Task instructions: Would you copy each line of the data below that has "none"?

━━━━━ Data records ━━━━━

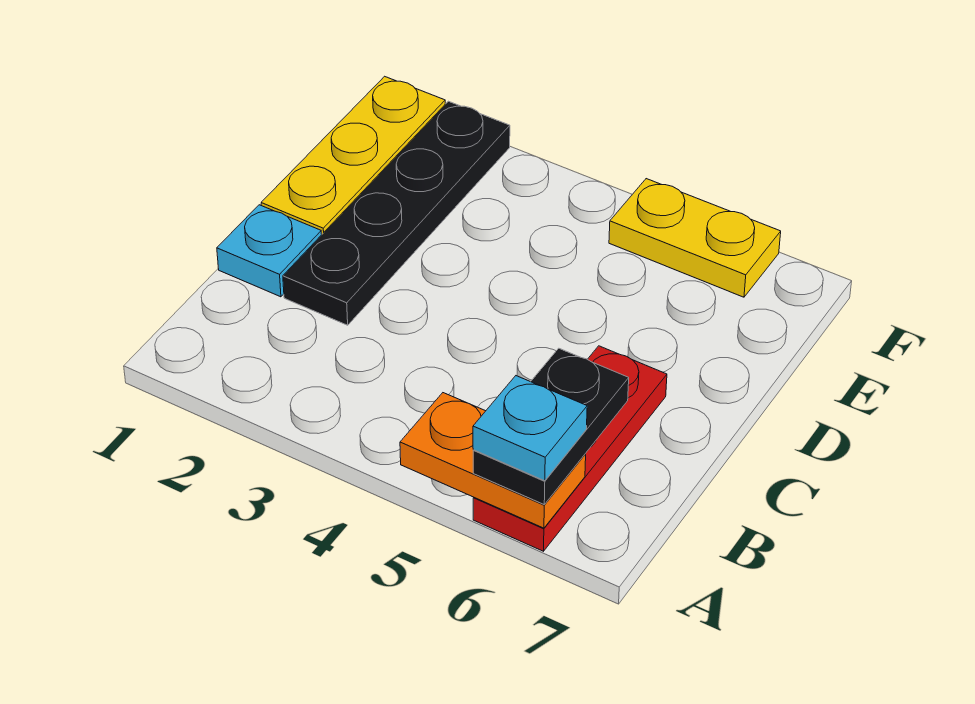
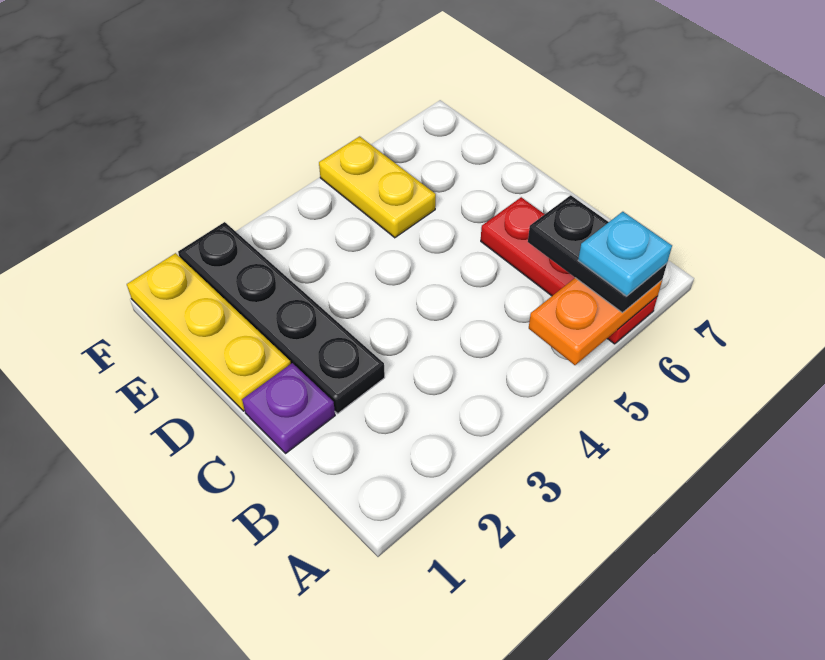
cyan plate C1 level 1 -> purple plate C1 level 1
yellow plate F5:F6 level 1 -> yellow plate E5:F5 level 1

━━━━━
━━━━━ Data records ━━━━━

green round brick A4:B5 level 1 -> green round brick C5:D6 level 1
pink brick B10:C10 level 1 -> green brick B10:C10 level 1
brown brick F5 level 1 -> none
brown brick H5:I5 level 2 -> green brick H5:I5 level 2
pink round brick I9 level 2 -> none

━━━━━

Written answer:
brown brick F5 level 1 -> none
pink round brick I9 level 2 -> none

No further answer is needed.